• **About this task**
Please return the lines below verbatim, beginning at the one that has "IMU pin SDA: D0 -> D3" and stopping after the one that has "TEMP pin OUT: D1 -> A0", and add no other lines.

• **Task material**
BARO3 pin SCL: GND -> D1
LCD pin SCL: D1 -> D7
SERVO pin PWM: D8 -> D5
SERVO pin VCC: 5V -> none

...

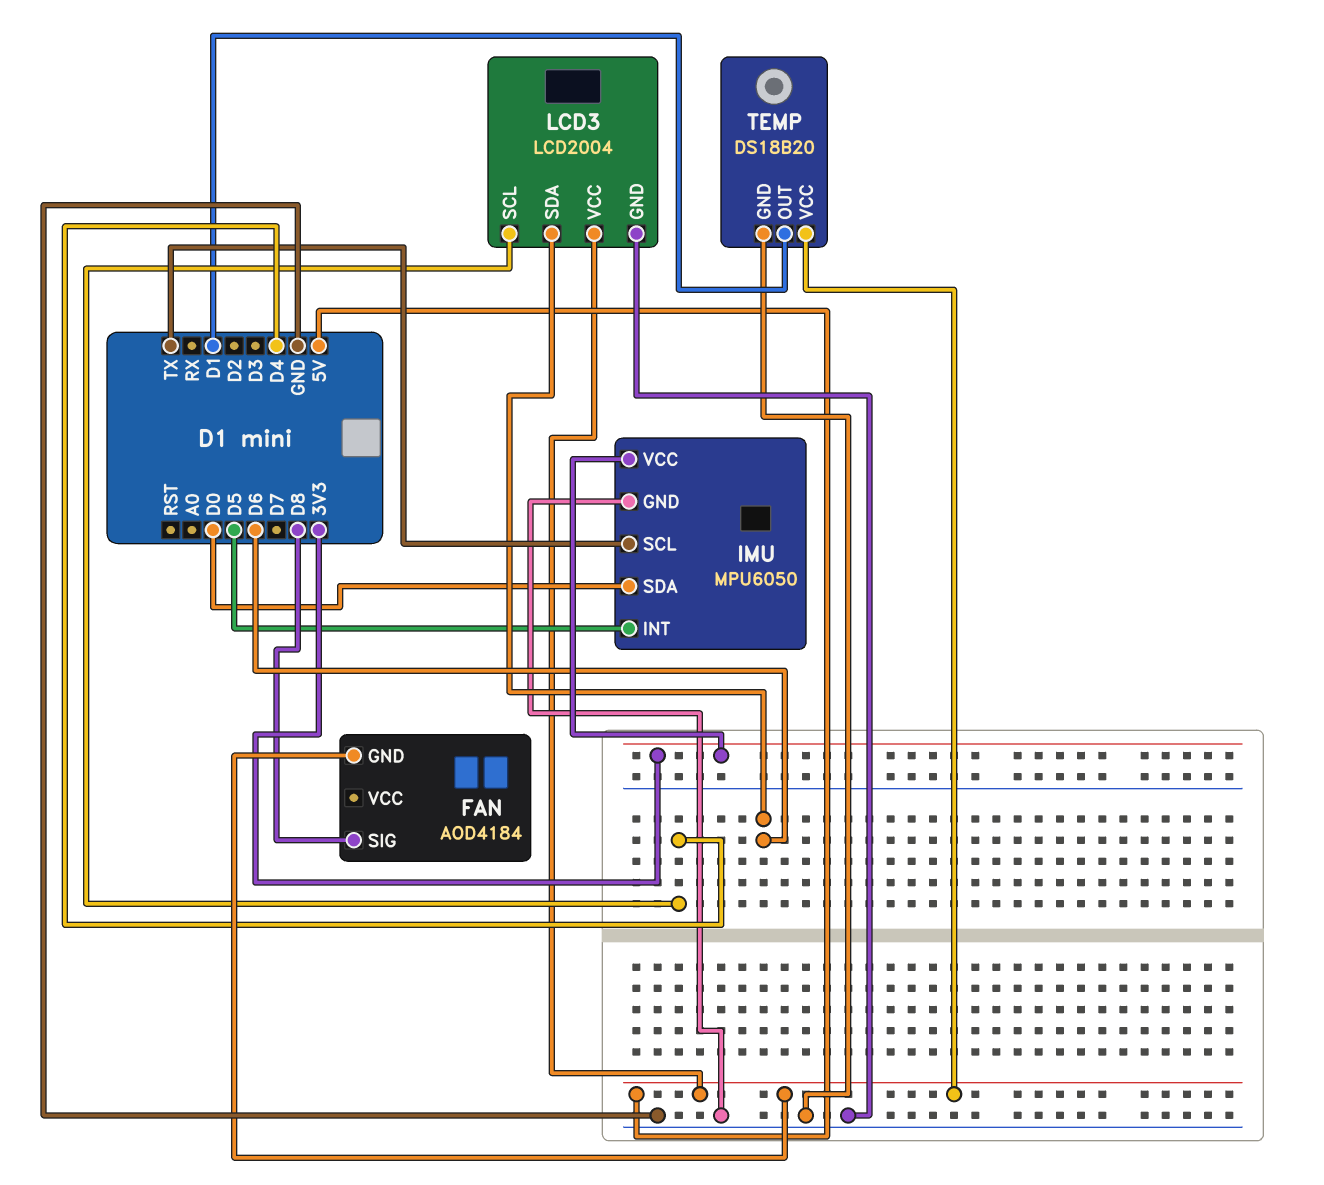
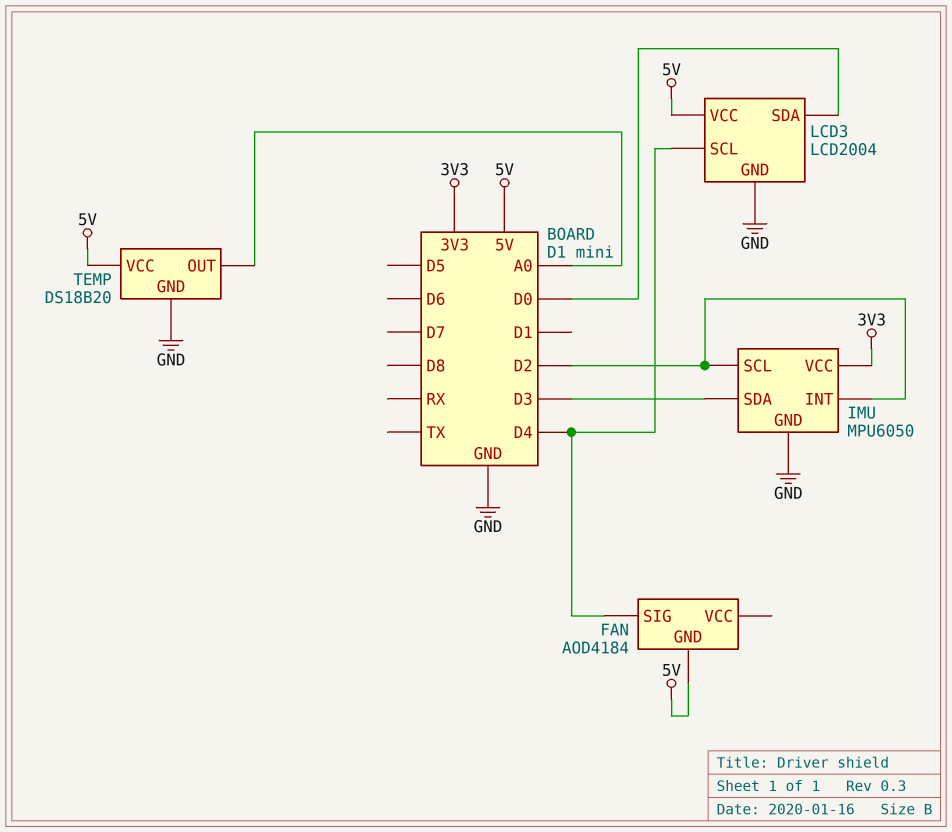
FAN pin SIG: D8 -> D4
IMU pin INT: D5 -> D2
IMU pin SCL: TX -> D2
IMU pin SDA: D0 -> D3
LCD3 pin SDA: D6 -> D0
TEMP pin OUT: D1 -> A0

• **Result for this exercise**
IMU pin SDA: D0 -> D3
LCD3 pin SDA: D6 -> D0
TEMP pin OUT: D1 -> A0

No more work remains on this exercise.